Content revision data
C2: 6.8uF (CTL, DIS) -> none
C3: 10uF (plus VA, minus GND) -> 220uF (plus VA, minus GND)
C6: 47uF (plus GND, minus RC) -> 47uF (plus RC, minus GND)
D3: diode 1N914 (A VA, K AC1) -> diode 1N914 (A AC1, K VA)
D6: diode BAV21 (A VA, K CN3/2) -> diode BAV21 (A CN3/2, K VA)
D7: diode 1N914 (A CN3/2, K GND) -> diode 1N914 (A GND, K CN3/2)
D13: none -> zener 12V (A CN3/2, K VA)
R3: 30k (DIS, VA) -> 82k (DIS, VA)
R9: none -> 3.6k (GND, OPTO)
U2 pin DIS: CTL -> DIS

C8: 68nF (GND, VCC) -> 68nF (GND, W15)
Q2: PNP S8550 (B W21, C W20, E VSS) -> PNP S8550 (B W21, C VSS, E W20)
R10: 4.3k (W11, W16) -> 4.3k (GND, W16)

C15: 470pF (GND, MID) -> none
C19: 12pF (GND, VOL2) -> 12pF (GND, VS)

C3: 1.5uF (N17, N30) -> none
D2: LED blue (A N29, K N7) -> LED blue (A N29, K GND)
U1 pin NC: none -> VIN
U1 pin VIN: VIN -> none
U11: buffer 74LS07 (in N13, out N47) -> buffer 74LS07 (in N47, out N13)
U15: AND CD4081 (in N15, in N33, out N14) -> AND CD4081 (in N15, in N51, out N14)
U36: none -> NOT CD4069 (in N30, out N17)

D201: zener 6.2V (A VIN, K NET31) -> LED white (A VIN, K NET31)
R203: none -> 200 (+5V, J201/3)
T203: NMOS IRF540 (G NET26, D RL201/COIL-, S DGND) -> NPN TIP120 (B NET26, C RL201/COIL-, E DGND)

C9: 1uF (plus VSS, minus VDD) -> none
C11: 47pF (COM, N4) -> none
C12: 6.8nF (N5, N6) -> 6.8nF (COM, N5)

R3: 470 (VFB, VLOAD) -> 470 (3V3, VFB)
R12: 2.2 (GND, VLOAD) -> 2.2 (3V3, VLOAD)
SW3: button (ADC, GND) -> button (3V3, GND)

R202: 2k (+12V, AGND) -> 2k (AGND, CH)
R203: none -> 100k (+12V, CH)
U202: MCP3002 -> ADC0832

--- Description of the task ---
Out of the data above, transcribe exactly and only the lines starting with the line that has "C3: 1.5uF (N17, N30) -> none" and going on through the line that has "U36: none -> NOT CD4069 (in N30, out N17)", both included.

--- Written response ---
C3: 1.5uF (N17, N30) -> none
D2: LED blue (A N29, K N7) -> LED blue (A N29, K GND)
U1 pin NC: none -> VIN
U1 pin VIN: VIN -> none
U11: buffer 74LS07 (in N13, out N47) -> buffer 74LS07 (in N47, out N13)
U15: AND CD4081 (in N15, in N33, out N14) -> AND CD4081 (in N15, in N51, out N14)
U36: none -> NOT CD4069 (in N30, out N17)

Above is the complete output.